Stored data
----------------------------------------

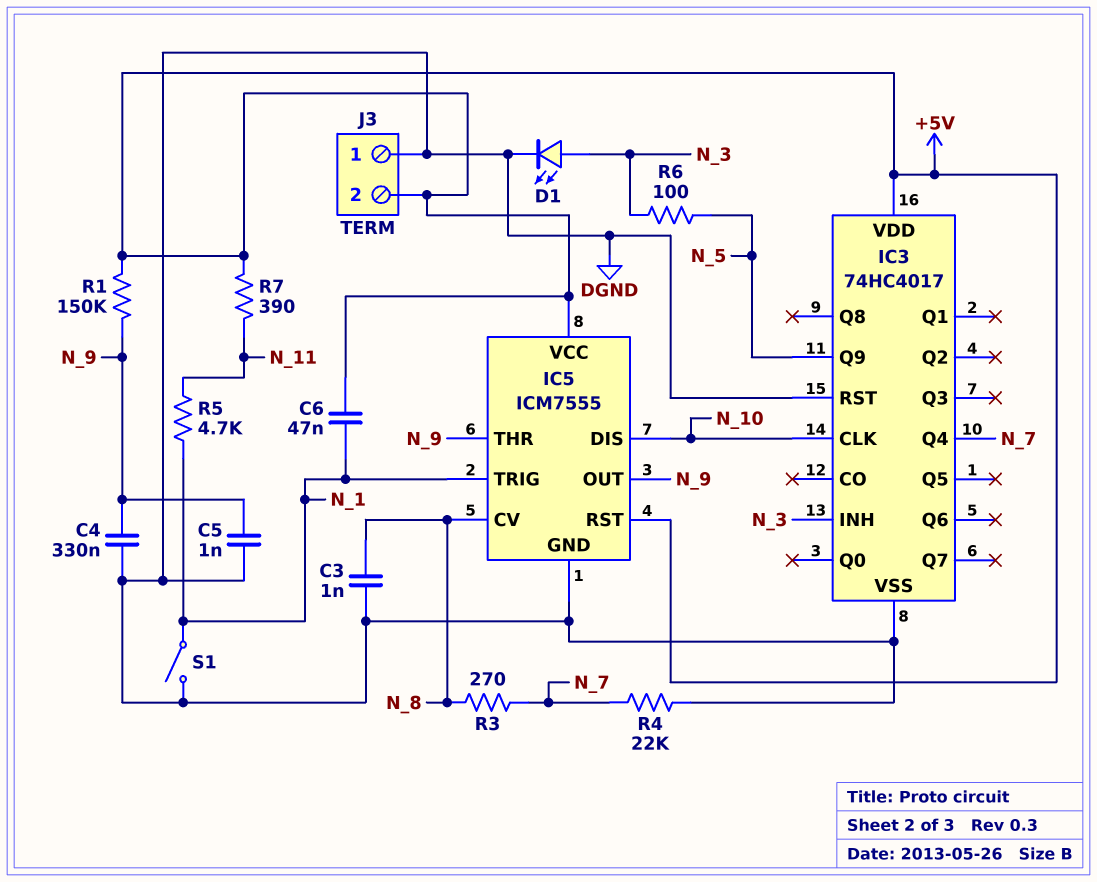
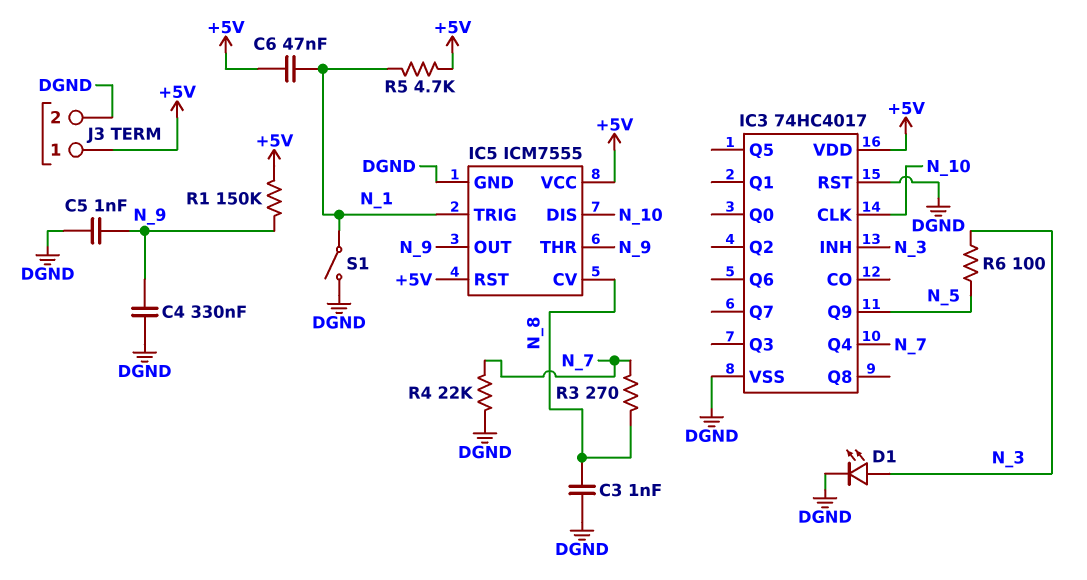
J3 pin 1: DGND -> +5V
J3 pin 2: +5V -> DGND
R5: 4.7k (N_1, N_11) -> 4.7k (+5V, N_1)
R7: 390 (+5V, N_11) -> none

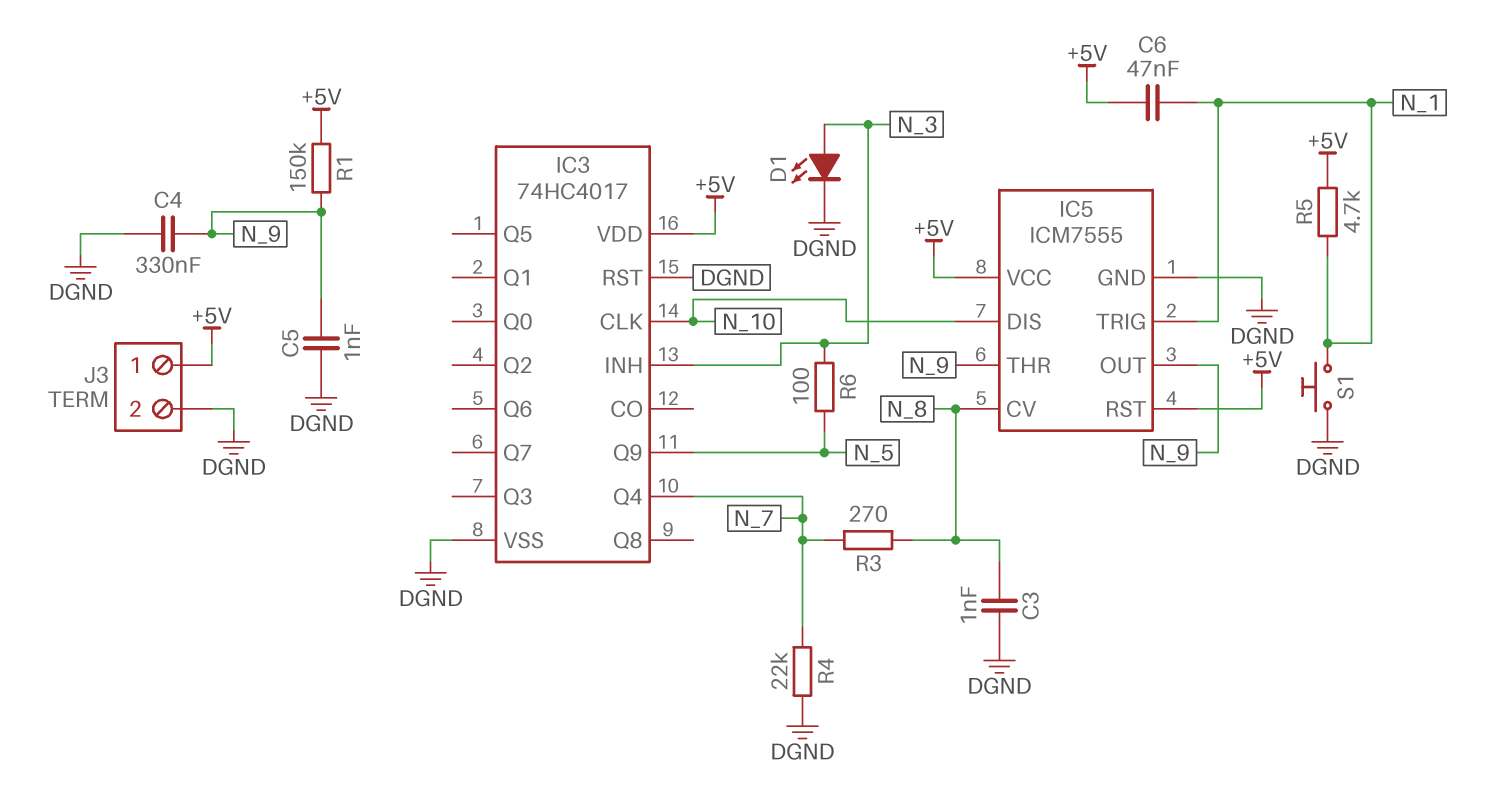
S1: switch (DGND, N_1) -> button (DGND, N_1)

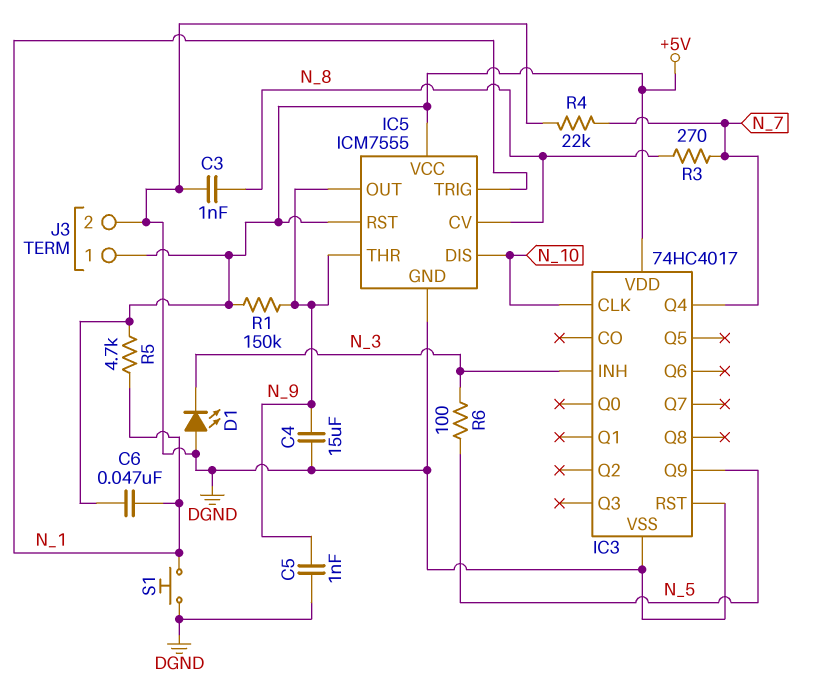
C4: 330nF (DGND, N_9) -> 15uF (DGND, N_9)
D1: LED (A N_3, K DGND) -> LED (A DGND, K N_3)

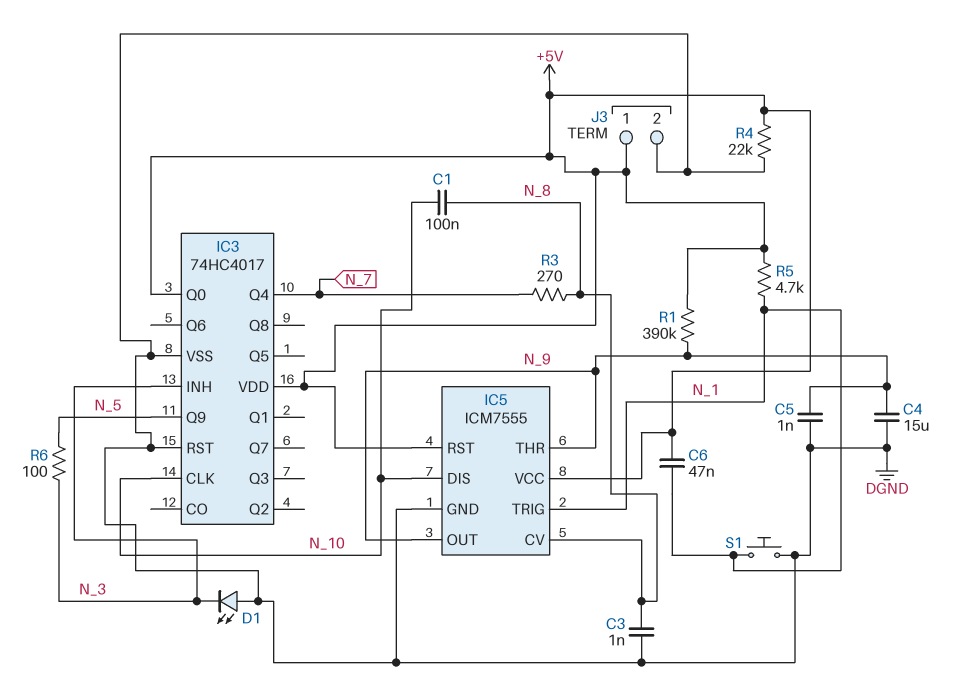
C1: none -> 100nF (N_8, N_10)
IC3 pin Q0: none -> +5V
R1: 150k (+5V, N_9) -> 390k (+5V, N_9)
R4: 22k (DGND, N_7) -> 22k (+5V, DGND)

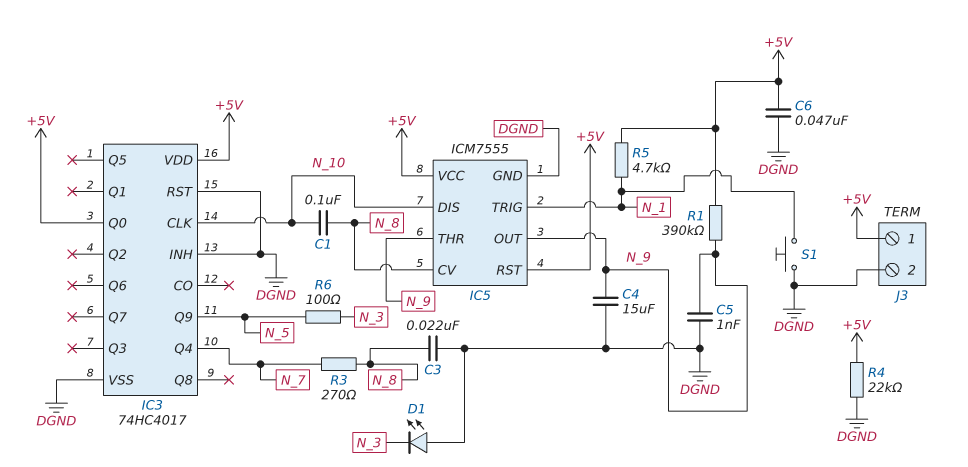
C3: 1nF (DGND, N_8) -> 22nF (DGND, N_8)
C6: 47nF (+5V, N_1) -> 47nF (+5V, DGND)
IC3 pin INH: N_3 -> DGND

----------------------------------------

* [Problem to solve] For the string "DGND", report how many lines of the records contain it, giving the number only.

* [Completed task] 9